• _WHAT YOU SHOULD DO_: Say only how many lines in the entries below contain the word "right".
━━━ SUPPLIED ENTRIES ━━━
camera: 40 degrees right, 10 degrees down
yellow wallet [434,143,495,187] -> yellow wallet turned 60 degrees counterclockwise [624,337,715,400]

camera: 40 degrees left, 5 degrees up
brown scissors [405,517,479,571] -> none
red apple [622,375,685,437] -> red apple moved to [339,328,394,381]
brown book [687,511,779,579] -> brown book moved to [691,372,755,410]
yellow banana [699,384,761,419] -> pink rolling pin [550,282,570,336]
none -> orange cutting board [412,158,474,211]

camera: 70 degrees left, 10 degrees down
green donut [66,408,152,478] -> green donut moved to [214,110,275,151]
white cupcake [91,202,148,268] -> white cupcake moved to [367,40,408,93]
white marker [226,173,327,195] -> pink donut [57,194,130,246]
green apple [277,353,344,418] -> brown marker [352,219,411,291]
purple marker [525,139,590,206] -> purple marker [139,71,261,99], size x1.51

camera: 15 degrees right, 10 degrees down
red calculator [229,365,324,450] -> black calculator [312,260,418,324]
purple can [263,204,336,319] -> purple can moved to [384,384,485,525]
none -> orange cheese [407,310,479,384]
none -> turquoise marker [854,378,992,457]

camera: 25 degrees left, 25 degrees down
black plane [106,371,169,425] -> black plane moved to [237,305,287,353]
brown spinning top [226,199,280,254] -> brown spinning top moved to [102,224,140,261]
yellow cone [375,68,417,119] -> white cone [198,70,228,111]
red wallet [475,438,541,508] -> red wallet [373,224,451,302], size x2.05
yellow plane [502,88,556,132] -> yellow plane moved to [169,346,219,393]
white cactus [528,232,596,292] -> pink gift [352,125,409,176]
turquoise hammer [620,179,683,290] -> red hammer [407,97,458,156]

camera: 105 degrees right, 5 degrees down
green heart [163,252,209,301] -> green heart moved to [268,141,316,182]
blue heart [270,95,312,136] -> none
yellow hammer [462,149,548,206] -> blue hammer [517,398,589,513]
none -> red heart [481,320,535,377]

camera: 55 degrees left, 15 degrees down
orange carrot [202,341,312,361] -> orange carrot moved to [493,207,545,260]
━━━
• _SOLUTION TO THIS TASK_: 3